[Record excerpts Boundary: Start]

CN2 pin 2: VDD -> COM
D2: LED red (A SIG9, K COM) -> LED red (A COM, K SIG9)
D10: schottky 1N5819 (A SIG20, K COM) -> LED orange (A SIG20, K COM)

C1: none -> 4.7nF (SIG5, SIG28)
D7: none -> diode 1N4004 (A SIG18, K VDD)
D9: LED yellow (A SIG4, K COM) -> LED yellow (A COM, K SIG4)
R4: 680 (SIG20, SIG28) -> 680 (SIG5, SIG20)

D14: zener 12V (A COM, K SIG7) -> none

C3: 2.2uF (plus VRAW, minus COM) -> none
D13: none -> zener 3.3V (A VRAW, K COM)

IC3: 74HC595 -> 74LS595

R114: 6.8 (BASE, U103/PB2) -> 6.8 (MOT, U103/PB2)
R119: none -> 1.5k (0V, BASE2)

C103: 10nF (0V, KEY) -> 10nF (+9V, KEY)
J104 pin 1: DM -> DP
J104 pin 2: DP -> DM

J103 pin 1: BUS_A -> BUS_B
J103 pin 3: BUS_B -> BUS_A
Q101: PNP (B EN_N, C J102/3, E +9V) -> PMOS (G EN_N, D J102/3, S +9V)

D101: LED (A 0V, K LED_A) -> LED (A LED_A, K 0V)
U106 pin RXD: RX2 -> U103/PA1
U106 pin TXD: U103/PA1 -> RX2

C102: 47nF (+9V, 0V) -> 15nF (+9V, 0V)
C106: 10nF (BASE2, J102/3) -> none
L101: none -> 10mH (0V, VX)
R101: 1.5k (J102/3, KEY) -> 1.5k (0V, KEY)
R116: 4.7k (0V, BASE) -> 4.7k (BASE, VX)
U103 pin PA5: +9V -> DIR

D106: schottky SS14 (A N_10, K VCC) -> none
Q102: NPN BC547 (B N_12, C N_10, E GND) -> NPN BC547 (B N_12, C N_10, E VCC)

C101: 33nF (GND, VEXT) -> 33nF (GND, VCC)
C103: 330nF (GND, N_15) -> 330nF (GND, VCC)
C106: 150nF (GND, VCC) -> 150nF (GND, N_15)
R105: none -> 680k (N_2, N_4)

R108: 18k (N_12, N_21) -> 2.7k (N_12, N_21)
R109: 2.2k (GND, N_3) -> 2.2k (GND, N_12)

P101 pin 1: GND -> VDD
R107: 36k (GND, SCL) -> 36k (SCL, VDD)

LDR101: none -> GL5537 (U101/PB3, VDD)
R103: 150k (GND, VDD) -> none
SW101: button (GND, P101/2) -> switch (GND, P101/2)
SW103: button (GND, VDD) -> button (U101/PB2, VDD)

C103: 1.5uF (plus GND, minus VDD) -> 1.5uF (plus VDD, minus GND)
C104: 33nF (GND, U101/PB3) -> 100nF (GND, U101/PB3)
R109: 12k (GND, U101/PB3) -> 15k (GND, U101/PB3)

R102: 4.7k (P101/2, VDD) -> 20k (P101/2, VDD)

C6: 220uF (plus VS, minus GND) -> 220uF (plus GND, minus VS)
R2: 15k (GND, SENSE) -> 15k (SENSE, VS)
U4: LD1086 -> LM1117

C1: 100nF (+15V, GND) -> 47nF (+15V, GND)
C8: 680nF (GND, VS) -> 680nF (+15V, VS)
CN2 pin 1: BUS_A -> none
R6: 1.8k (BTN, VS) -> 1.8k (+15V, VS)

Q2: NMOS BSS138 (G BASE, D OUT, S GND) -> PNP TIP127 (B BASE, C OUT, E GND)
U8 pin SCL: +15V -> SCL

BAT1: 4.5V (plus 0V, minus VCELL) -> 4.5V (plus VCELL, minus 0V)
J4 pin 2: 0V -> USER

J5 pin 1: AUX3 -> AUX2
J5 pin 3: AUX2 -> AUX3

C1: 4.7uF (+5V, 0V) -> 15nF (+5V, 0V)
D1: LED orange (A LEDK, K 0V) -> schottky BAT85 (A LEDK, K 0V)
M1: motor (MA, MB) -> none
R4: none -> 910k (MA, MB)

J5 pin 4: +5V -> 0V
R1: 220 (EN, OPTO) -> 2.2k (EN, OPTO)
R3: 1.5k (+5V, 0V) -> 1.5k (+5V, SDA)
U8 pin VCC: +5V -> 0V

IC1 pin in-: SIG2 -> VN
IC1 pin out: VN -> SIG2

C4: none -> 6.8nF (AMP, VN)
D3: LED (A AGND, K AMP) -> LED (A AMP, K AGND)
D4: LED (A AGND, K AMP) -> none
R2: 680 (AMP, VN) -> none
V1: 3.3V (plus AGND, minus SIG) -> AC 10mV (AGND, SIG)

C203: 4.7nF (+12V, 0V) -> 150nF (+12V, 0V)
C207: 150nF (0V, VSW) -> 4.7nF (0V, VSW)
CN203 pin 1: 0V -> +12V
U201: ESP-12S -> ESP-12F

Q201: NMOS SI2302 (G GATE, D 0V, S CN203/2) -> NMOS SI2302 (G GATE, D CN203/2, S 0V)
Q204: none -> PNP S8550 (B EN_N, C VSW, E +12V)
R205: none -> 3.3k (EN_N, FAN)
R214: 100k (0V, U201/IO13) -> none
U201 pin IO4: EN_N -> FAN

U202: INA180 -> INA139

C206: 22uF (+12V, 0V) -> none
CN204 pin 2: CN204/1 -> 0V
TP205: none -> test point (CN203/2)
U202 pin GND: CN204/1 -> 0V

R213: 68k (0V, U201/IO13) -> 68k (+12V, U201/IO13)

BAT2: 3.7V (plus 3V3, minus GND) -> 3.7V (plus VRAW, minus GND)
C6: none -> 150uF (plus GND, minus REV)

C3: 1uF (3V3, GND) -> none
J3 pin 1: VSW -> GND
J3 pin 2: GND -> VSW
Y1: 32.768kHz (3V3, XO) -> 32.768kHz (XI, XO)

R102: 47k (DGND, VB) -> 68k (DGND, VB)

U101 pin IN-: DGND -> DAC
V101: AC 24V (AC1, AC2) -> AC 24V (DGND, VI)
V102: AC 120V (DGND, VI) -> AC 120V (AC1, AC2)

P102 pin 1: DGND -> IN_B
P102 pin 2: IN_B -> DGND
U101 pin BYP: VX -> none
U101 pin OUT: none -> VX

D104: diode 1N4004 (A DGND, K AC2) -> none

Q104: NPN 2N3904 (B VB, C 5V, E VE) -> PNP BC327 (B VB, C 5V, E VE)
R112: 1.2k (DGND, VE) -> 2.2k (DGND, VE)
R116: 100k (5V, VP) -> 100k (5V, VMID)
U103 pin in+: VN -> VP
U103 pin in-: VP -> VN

[Record excerpts Boundary: End]

* _What to produce_
Check each line of the records for the word "diode", and show the lines that contain it.

* _Answer space_
D7: none -> diode 1N4004 (A SIG18, K VDD)
D104: diode 1N4004 (A DGND, K AC2) -> none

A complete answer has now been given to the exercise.